**Work to be completed:**
Please filter the data below down to the lines holding the string "XOUT".

[Opening Data section]

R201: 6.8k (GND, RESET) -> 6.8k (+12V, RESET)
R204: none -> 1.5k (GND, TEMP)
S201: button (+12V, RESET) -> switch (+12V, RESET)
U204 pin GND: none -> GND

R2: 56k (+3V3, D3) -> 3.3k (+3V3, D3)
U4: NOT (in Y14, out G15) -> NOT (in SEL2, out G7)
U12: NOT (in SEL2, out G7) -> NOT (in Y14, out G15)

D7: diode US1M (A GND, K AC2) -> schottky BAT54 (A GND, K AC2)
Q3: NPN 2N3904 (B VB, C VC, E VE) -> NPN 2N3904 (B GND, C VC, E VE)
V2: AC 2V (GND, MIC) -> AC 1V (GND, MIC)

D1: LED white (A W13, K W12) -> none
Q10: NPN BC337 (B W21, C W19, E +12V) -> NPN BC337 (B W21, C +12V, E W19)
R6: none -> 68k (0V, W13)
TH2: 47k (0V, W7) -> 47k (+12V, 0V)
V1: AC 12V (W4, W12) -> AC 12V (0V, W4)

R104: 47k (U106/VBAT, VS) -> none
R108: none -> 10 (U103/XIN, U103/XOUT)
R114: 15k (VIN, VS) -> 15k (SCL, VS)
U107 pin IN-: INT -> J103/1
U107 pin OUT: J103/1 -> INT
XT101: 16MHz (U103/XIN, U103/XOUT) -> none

[Closing Data section]

**Your solution:**
R108: none -> 10 (U103/XIN, U103/XOUT)
XT101: 16MHz (U103/XIN, U103/XOUT) -> none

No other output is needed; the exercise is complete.